→ EXERCISE INSTRUCTIONS
Please repeat the listing below exactly, but do not include its pictures.

→ EXTRACTED MATERIAL

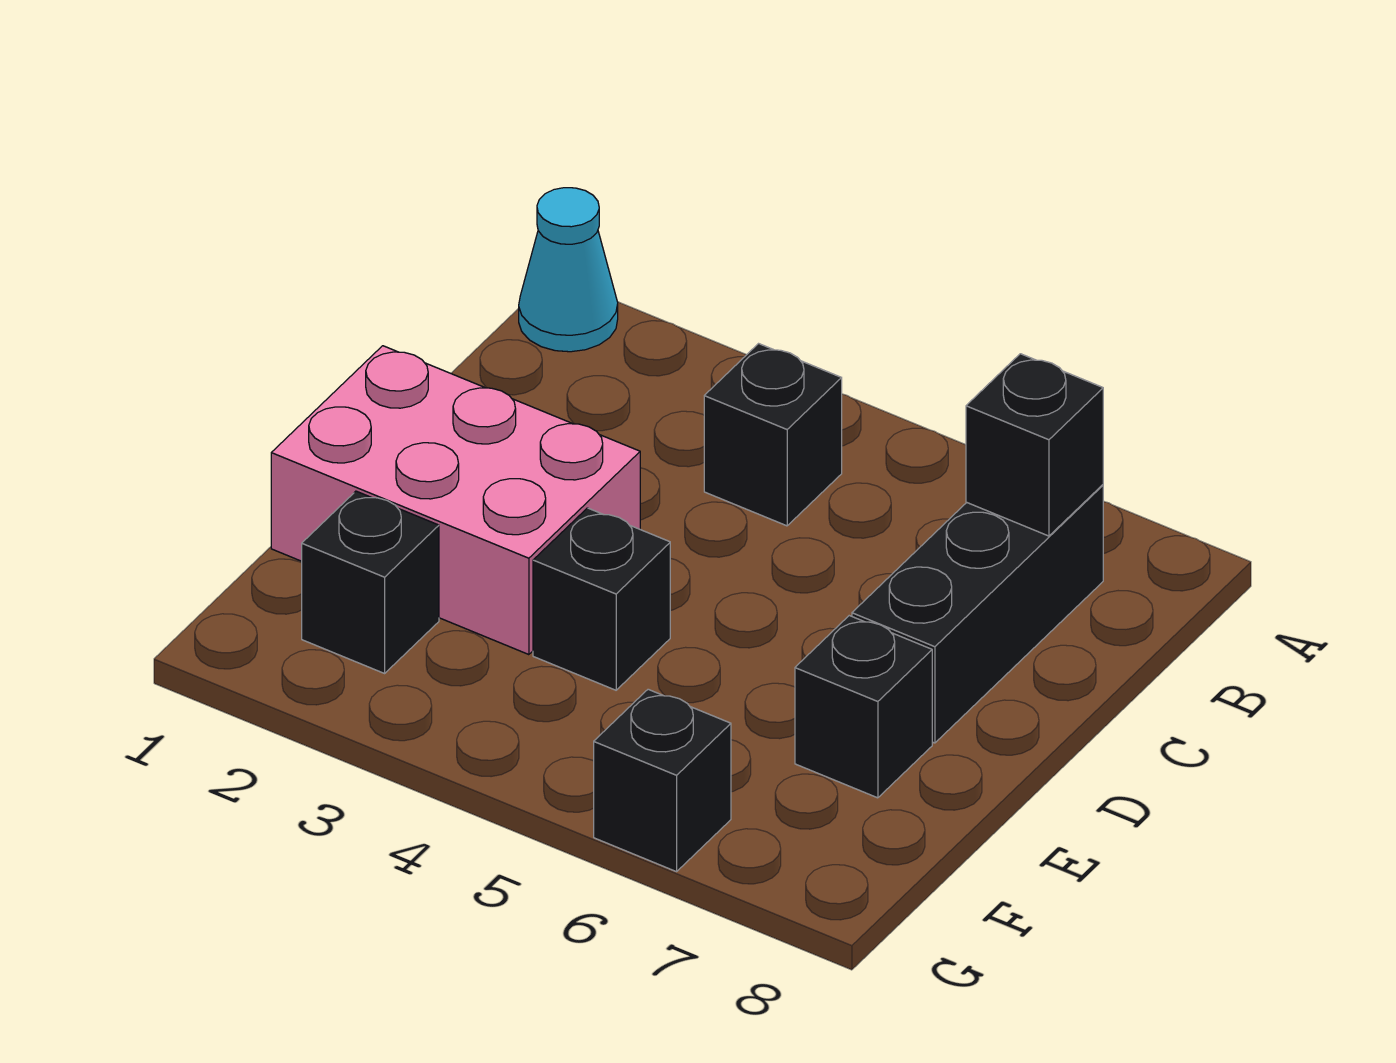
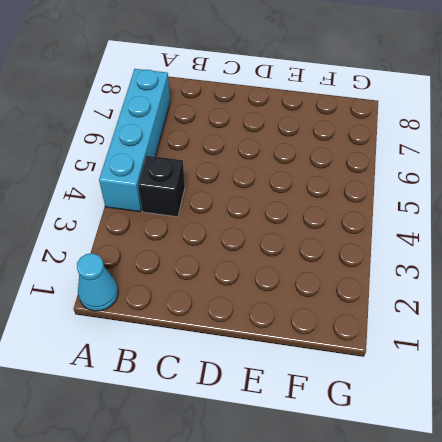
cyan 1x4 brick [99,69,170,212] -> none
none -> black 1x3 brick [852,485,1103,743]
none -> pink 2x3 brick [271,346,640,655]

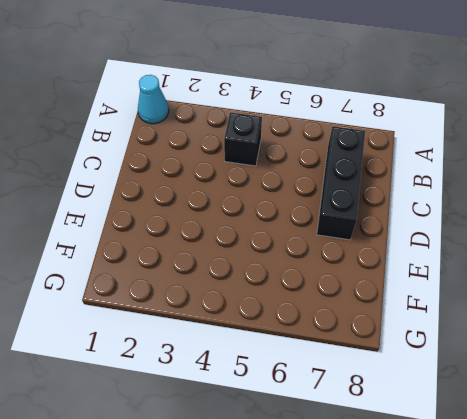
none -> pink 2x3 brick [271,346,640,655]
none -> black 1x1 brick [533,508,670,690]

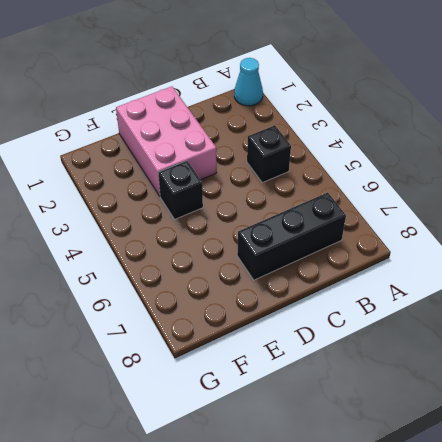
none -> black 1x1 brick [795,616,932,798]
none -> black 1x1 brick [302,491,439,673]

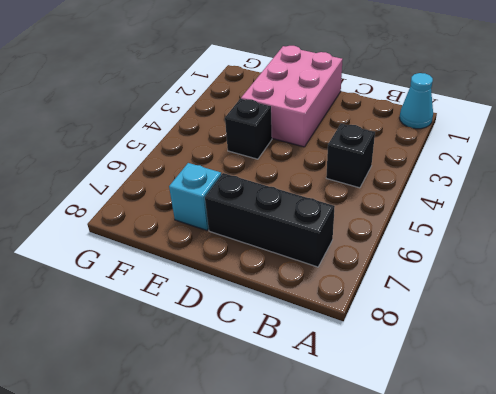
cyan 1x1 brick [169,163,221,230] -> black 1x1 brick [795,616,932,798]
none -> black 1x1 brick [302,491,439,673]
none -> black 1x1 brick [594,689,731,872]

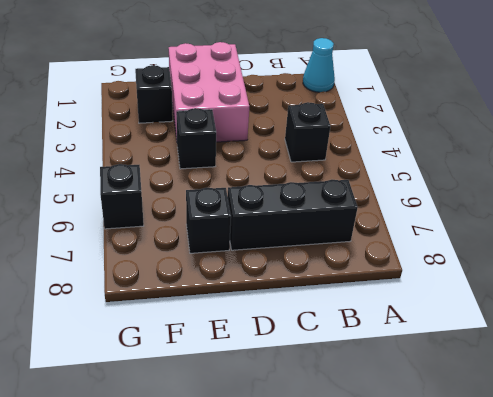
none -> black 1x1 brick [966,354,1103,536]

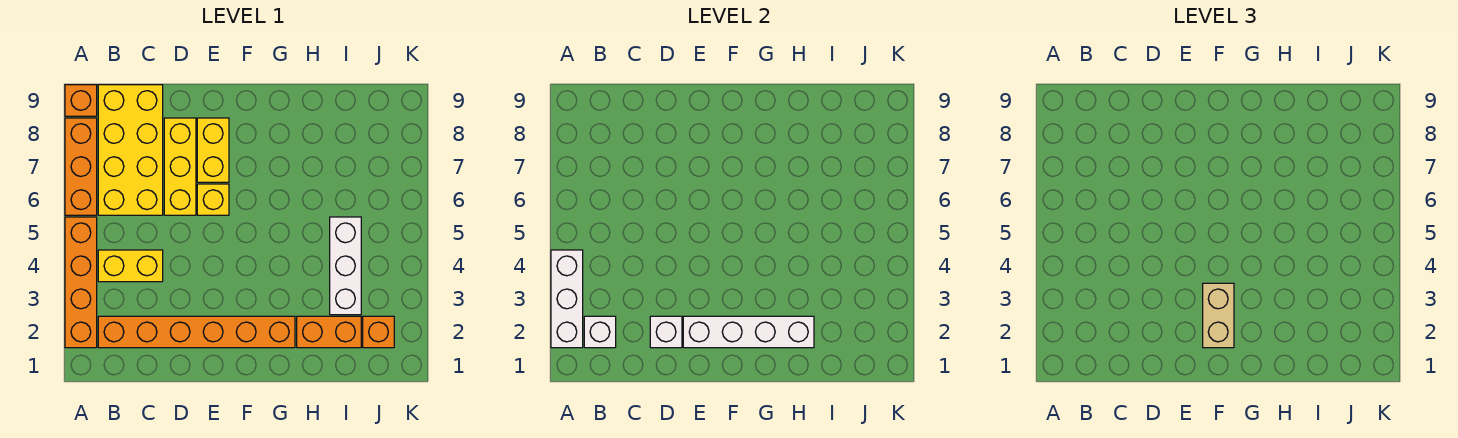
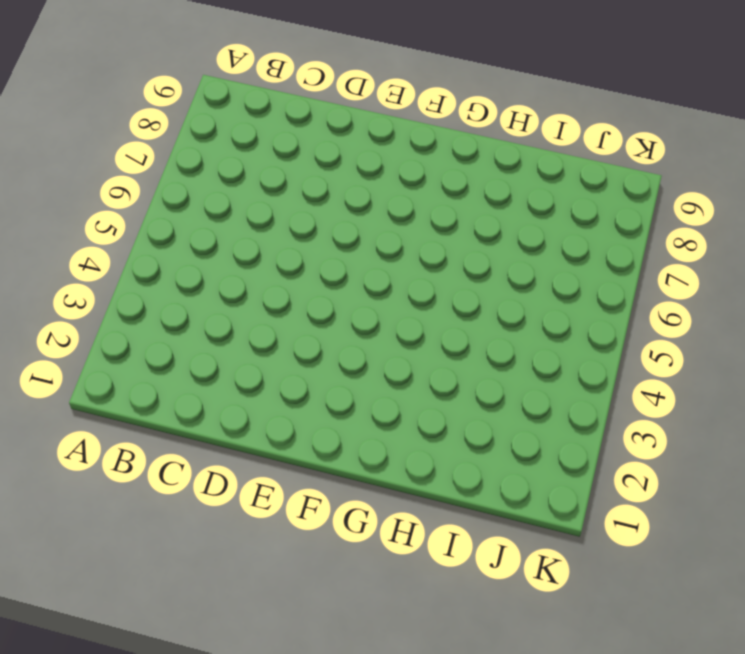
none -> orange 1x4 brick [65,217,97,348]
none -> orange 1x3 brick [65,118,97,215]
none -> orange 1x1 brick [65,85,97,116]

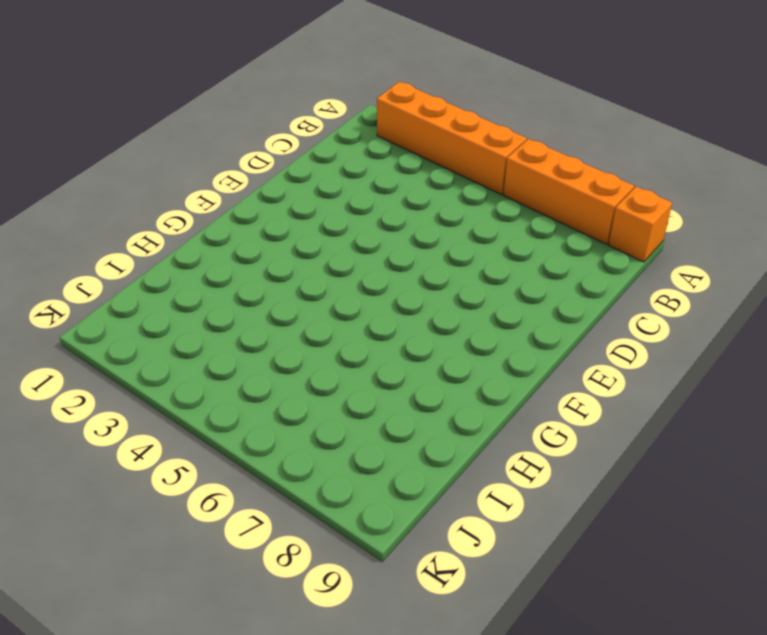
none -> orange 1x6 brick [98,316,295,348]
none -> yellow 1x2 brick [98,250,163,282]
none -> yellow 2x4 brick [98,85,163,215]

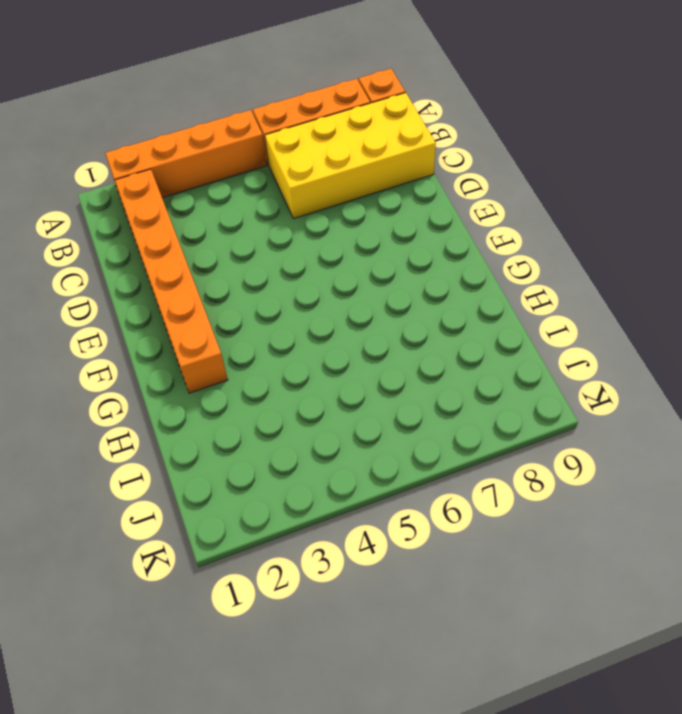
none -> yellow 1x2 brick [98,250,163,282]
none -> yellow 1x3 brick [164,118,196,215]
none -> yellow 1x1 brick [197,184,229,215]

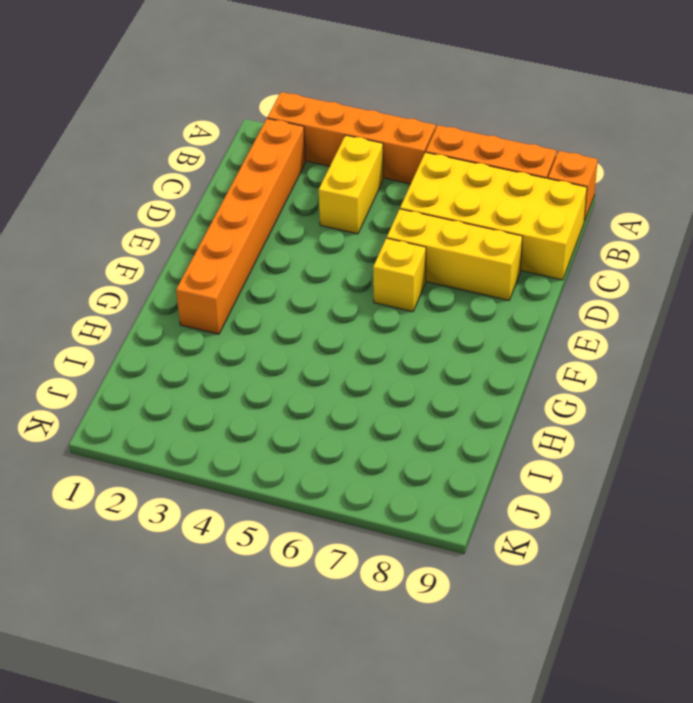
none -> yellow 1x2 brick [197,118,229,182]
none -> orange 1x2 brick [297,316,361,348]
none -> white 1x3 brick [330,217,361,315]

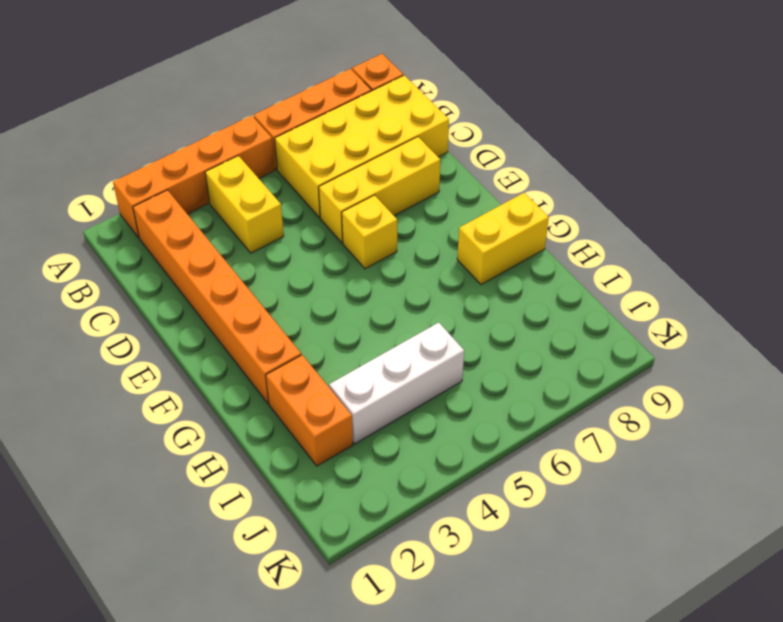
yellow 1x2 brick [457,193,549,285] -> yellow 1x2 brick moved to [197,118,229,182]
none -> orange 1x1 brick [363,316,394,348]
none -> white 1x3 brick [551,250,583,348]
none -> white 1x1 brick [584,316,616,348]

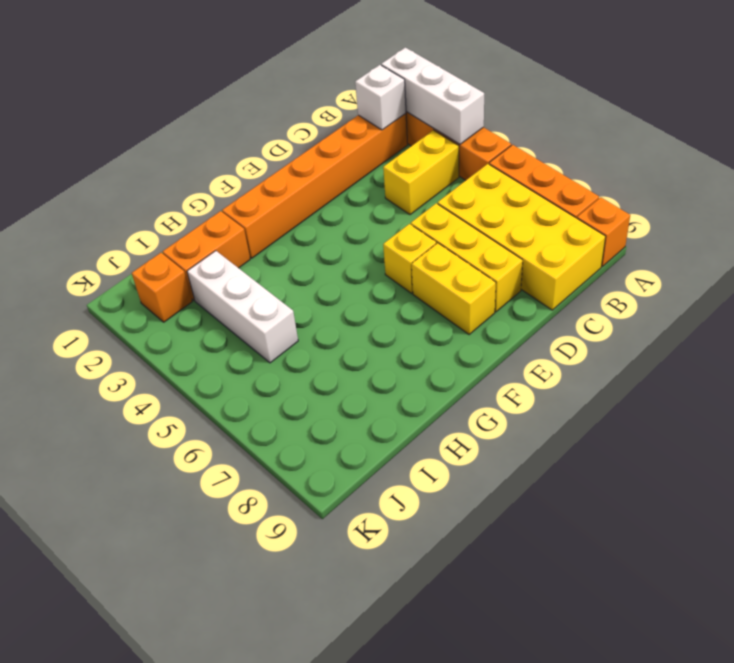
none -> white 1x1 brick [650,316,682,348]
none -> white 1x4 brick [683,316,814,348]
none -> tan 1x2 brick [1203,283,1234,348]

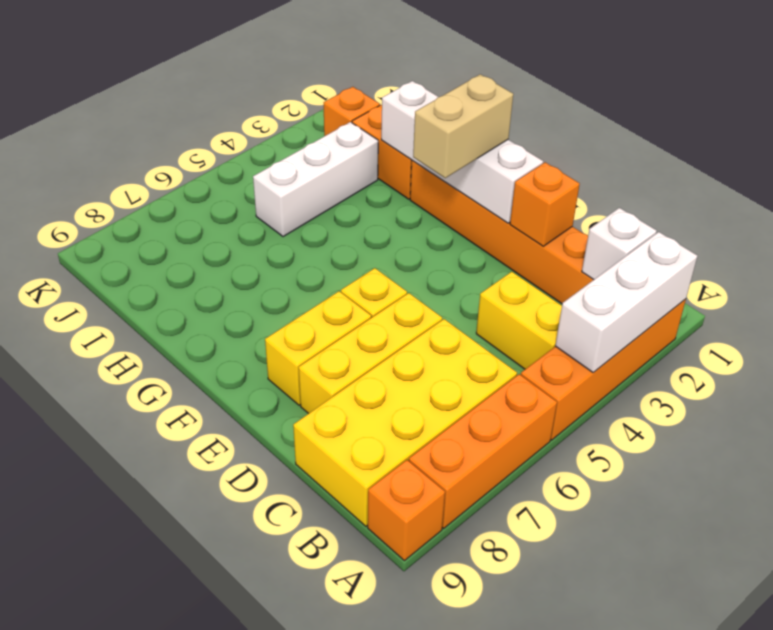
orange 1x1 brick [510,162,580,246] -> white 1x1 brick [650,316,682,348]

→ SOLVED EXERCISE
cyan 1x4 brick [99,69,170,212] -> none
none -> black 1x3 brick [852,485,1103,743]
none -> pink 2x3 brick [271,346,640,655]

none -> pink 2x3 brick [271,346,640,655]
none -> black 1x1 brick [533,508,670,690]

none -> black 1x1 brick [795,616,932,798]
none -> black 1x1 brick [302,491,439,673]

cyan 1x1 brick [169,163,221,230] -> black 1x1 brick [795,616,932,798]
none -> black 1x1 brick [302,491,439,673]
none -> black 1x1 brick [594,689,731,872]

none -> black 1x1 brick [966,354,1103,536]

none -> orange 1x4 brick [65,217,97,348]
none -> orange 1x3 brick [65,118,97,215]
none -> orange 1x1 brick [65,85,97,116]

none -> orange 1x6 brick [98,316,295,348]
none -> yellow 1x2 brick [98,250,163,282]
none -> yellow 2x4 brick [98,85,163,215]

none -> yellow 1x2 brick [98,250,163,282]
none -> yellow 1x3 brick [164,118,196,215]
none -> yellow 1x1 brick [197,184,229,215]

none -> yellow 1x2 brick [197,118,229,182]
none -> orange 1x2 brick [297,316,361,348]
none -> white 1x3 brick [330,217,361,315]

yellow 1x2 brick [457,193,549,285] -> yellow 1x2 brick moved to [197,118,229,182]
none -> orange 1x1 brick [363,316,394,348]
none -> white 1x3 brick [551,250,583,348]
none -> white 1x1 brick [584,316,616,348]

none -> white 1x1 brick [650,316,682,348]
none -> white 1x4 brick [683,316,814,348]
none -> tan 1x2 brick [1203,283,1234,348]

orange 1x1 brick [510,162,580,246] -> white 1x1 brick [650,316,682,348]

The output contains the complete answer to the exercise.